→ **GIVEN DATA**
┏━━

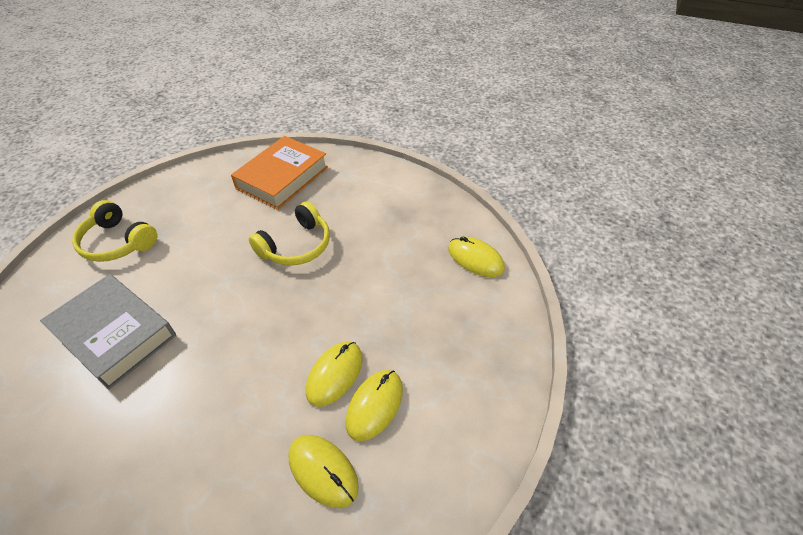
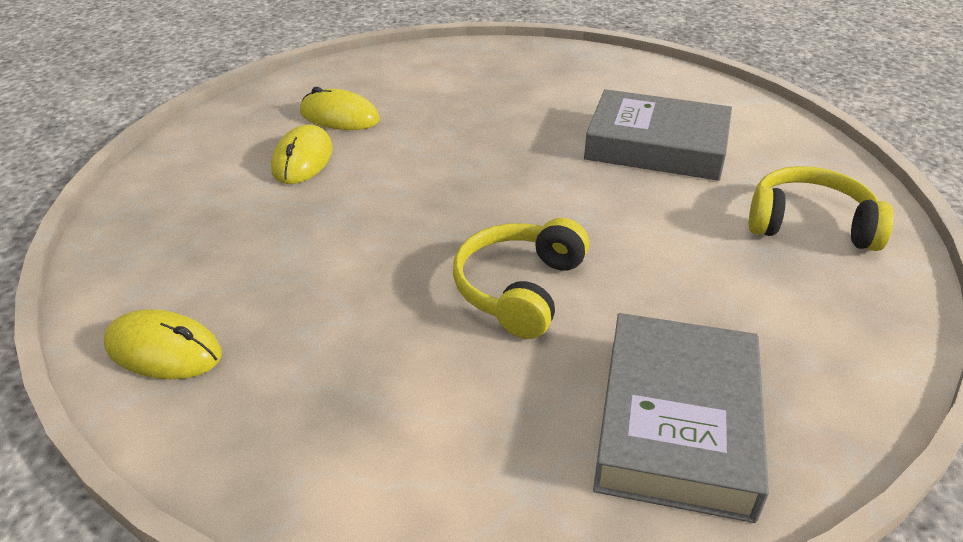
camera: 160 degrees right, 10 degrees down
(282, 177) = (677, 423): orange book -> grey book
(335, 374) = (361, 170): yellow mouse -> none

┗━━

→ **INSTRUCTIONS TO FOLLOW**
Without including a single picture, restate all of the data word for word.

→ **THE ANSWER**
camera: 160 degrees right, 10 degrees down
(282, 177) = (677, 423): orange book -> grey book
(335, 374) = (361, 170): yellow mouse -> none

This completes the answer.